**Activity:** All lines up to and including the one that contains "GPS pin TX: B13 -> B6" are to be transcribed exactly, starting from the first line of the records.

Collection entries

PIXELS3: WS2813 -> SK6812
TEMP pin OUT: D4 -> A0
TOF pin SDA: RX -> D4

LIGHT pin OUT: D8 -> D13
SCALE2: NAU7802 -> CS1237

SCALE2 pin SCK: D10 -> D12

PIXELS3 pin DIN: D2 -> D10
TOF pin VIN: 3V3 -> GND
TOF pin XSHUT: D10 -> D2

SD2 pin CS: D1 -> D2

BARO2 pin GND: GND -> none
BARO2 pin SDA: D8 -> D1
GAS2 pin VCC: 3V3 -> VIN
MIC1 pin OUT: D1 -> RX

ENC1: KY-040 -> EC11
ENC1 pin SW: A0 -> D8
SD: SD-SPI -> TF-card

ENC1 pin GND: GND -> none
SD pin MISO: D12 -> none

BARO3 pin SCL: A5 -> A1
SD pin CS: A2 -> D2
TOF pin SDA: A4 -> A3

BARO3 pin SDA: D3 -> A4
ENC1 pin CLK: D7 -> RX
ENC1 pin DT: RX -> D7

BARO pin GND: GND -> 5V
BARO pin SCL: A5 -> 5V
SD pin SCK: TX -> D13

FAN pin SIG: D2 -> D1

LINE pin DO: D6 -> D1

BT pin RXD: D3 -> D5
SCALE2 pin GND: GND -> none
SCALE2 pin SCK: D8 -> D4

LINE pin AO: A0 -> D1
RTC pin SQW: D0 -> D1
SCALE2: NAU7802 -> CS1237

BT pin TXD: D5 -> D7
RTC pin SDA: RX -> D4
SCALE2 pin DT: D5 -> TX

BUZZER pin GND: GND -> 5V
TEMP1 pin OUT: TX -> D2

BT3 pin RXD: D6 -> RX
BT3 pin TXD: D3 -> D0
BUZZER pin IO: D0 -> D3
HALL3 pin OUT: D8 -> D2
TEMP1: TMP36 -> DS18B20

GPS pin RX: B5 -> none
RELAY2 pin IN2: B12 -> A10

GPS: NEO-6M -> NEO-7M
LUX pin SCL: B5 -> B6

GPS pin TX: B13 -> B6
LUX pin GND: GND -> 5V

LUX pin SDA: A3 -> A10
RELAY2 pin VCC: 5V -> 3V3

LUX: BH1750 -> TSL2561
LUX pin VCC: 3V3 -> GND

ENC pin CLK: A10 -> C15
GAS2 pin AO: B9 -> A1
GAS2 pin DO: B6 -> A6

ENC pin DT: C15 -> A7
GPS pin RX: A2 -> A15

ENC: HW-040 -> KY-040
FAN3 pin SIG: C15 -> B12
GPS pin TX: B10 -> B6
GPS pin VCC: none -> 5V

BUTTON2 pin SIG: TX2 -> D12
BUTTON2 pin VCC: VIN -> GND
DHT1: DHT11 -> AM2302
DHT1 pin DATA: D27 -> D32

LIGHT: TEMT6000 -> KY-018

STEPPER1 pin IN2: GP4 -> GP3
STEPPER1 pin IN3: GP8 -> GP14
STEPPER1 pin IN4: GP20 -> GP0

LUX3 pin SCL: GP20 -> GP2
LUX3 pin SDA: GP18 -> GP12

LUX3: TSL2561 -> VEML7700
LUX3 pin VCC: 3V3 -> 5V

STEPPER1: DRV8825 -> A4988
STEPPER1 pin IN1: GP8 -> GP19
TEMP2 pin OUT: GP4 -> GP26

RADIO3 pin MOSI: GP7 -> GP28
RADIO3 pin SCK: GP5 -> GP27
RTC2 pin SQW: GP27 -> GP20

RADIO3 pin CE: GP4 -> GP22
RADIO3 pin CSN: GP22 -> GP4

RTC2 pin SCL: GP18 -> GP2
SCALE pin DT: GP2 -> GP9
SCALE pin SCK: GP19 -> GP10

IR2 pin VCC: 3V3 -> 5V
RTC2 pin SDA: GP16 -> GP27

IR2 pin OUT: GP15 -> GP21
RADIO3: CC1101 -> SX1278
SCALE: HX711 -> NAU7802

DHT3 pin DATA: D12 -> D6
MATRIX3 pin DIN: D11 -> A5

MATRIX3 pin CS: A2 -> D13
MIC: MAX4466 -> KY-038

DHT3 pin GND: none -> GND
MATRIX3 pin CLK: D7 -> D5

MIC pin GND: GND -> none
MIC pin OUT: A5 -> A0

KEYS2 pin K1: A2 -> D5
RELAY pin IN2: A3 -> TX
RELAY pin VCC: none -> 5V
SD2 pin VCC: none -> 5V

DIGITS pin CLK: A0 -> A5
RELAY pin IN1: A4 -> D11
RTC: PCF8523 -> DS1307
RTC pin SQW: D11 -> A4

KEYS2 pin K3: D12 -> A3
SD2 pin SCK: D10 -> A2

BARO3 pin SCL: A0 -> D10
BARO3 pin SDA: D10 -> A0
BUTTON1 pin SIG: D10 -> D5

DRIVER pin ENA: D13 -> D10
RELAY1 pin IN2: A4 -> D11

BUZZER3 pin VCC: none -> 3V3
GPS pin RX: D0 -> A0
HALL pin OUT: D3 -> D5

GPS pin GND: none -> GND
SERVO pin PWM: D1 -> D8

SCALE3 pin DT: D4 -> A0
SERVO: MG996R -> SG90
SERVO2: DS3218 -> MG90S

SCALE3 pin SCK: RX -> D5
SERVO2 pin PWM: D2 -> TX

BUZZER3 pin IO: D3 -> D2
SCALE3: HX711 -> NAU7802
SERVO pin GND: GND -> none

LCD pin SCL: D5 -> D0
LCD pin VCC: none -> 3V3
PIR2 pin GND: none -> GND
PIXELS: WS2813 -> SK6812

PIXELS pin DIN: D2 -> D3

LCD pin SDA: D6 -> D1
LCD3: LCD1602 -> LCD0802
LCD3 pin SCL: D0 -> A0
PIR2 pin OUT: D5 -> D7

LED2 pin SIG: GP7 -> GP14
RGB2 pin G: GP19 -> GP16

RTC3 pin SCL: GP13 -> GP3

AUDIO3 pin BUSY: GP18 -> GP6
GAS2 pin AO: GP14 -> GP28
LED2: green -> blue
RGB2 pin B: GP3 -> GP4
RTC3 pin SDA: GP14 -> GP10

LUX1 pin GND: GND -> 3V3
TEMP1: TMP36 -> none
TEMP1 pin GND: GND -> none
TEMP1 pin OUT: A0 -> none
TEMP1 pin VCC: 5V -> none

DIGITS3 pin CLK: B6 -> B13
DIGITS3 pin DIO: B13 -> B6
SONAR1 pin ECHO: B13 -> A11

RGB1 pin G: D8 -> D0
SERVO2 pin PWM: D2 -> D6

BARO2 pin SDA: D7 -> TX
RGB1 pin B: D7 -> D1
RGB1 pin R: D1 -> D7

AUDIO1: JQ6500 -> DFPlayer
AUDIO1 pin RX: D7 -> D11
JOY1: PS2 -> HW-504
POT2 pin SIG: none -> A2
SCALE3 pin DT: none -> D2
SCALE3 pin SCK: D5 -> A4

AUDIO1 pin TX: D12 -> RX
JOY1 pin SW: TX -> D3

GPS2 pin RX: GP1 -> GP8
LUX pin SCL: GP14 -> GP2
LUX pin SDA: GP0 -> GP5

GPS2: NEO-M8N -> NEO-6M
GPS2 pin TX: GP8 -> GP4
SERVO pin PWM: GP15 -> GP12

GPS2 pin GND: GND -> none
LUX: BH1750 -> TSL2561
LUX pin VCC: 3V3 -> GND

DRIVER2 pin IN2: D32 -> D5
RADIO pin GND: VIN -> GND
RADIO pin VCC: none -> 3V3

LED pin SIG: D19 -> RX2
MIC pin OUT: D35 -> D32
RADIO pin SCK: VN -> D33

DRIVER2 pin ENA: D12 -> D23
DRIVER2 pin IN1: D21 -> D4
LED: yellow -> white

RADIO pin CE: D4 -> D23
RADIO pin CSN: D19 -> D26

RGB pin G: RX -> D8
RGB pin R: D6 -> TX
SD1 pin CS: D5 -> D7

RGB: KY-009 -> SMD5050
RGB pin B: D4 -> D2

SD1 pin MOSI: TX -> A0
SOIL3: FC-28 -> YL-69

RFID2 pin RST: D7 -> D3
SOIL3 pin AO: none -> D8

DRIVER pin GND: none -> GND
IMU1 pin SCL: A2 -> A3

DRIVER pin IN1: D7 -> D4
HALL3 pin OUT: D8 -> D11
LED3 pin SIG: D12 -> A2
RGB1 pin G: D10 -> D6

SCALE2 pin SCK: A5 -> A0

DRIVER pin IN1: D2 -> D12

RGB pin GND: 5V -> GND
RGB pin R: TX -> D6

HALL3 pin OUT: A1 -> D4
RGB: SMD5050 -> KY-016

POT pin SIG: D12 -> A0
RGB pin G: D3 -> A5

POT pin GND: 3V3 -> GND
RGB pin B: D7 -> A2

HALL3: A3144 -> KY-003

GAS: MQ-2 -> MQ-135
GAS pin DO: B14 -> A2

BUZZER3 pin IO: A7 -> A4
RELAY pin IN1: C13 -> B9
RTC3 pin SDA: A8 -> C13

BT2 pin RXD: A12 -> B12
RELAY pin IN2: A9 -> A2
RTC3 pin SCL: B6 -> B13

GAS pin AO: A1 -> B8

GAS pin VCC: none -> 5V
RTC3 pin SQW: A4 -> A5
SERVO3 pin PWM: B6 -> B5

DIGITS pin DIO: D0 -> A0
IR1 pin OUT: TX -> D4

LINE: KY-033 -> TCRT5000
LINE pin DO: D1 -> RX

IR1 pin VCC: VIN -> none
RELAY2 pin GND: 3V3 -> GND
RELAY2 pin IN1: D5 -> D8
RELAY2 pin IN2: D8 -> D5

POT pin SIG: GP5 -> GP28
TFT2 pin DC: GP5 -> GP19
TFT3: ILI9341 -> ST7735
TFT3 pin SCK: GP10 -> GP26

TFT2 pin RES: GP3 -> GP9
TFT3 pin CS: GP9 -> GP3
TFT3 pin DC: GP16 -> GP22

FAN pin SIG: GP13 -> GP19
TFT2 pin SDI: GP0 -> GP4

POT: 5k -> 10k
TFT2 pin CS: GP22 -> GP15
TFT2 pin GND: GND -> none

**Reply to the exercise:**
PIXELS3: WS2813 -> SK6812
TEMP pin OUT: D4 -> A0
TOF pin SDA: RX -> D4

LIGHT pin OUT: D8 -> D13
SCALE2: NAU7802 -> CS1237

SCALE2 pin SCK: D10 -> D12

PIXELS3 pin DIN: D2 -> D10
TOF pin VIN: 3V3 -> GND
TOF pin XSHUT: D10 -> D2

SD2 pin CS: D1 -> D2

BARO2 pin GND: GND -> none
BARO2 pin SDA: D8 -> D1
GAS2 pin VCC: 3V3 -> VIN
MIC1 pin OUT: D1 -> RX

ENC1: KY-040 -> EC11
ENC1 pin SW: A0 -> D8
SD: SD-SPI -> TF-card

ENC1 pin GND: GND -> none
SD pin MISO: D12 -> none

BARO3 pin SCL: A5 -> A1
SD pin CS: A2 -> D2
TOF pin SDA: A4 -> A3

BARO3 pin SDA: D3 -> A4
ENC1 pin CLK: D7 -> RX
ENC1 pin DT: RX -> D7

BARO pin GND: GND -> 5V
BARO pin SCL: A5 -> 5V
SD pin SCK: TX -> D13

FAN pin SIG: D2 -> D1

LINE pin DO: D6 -> D1

BT pin RXD: D3 -> D5
SCALE2 pin GND: GND -> none
SCALE2 pin SCK: D8 -> D4

LINE pin AO: A0 -> D1
RTC pin SQW: D0 -> D1
SCALE2: NAU7802 -> CS1237

BT pin TXD: D5 -> D7
RTC pin SDA: RX -> D4
SCALE2 pin DT: D5 -> TX

BUZZER pin GND: GND -> 5V
TEMP1 pin OUT: TX -> D2

BT3 pin RXD: D6 -> RX
BT3 pin TXD: D3 -> D0
BUZZER pin IO: D0 -> D3
HALL3 pin OUT: D8 -> D2
TEMP1: TMP36 -> DS18B20

GPS pin RX: B5 -> none
RELAY2 pin IN2: B12 -> A10

GPS: NEO-6M -> NEO-7M
LUX pin SCL: B5 -> B6

GPS pin TX: B13 -> B6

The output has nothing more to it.